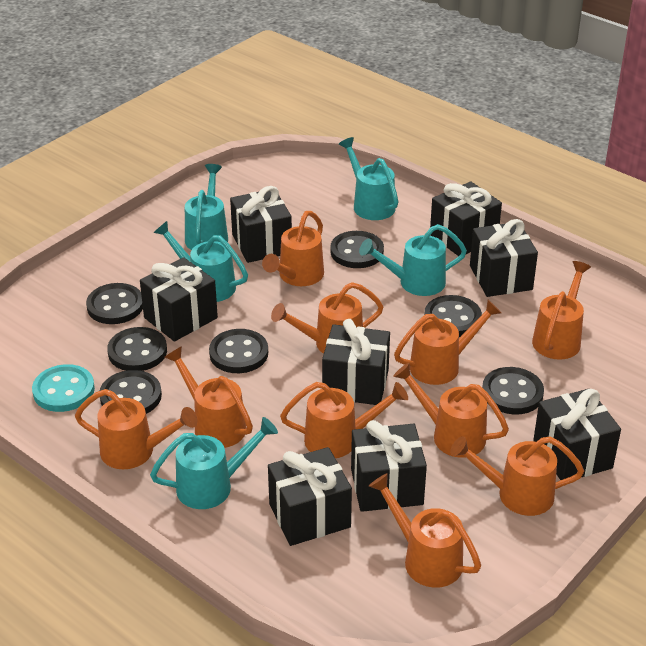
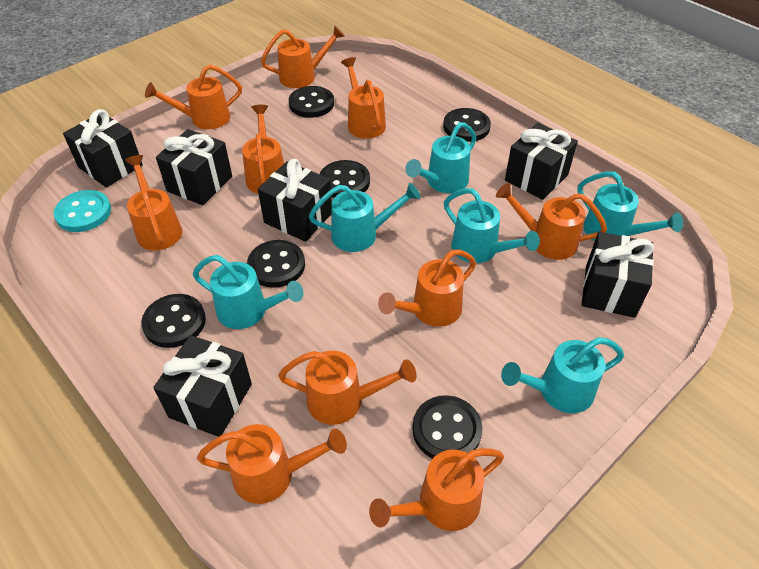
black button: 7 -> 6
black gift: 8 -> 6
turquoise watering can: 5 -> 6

==

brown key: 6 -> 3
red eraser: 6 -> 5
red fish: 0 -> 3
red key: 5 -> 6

==

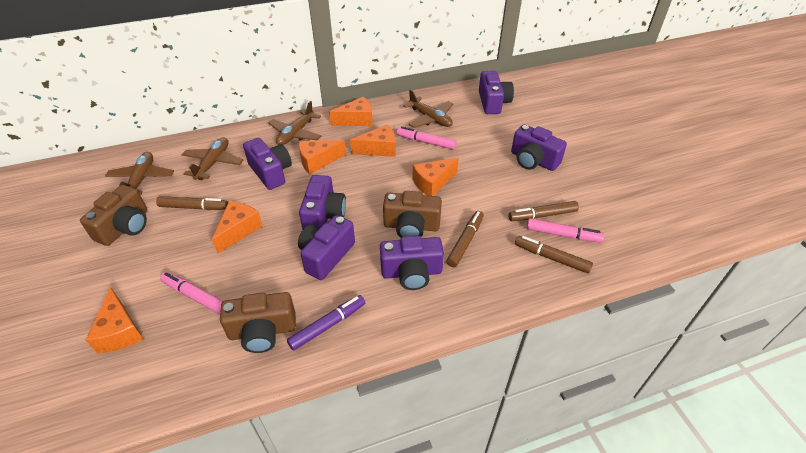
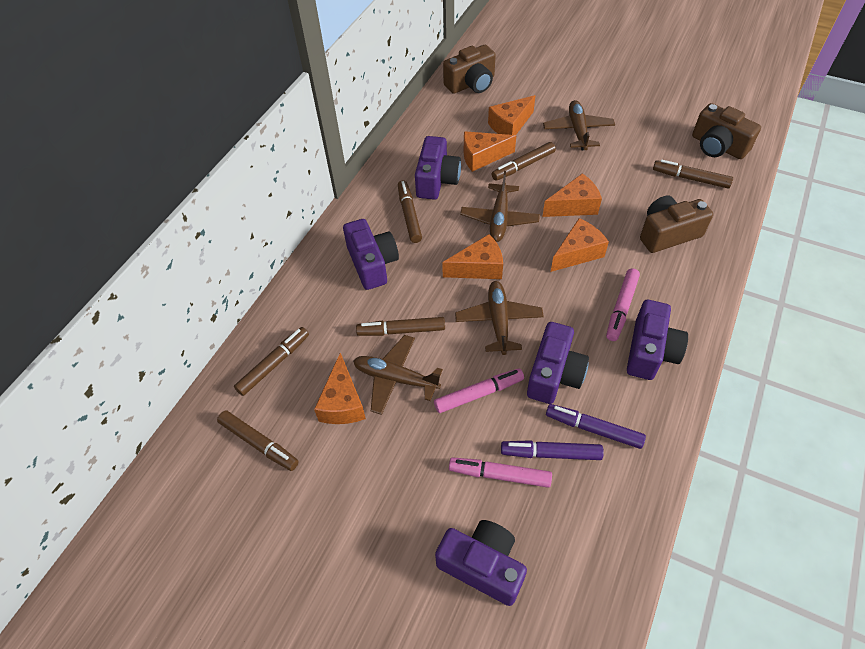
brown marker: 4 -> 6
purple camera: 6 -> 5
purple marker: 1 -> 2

#### [WHAT IS EXPECTED]
Could you write out, exactly as they stand, only the lines above that begin at the line with "black button: 7 -> 6" and stop after the line with "turquoise watering can: 5 -> 6"?

#### [RESPONSE TO THE EXERCISE]
black button: 7 -> 6
black gift: 8 -> 6
turquoise watering can: 5 -> 6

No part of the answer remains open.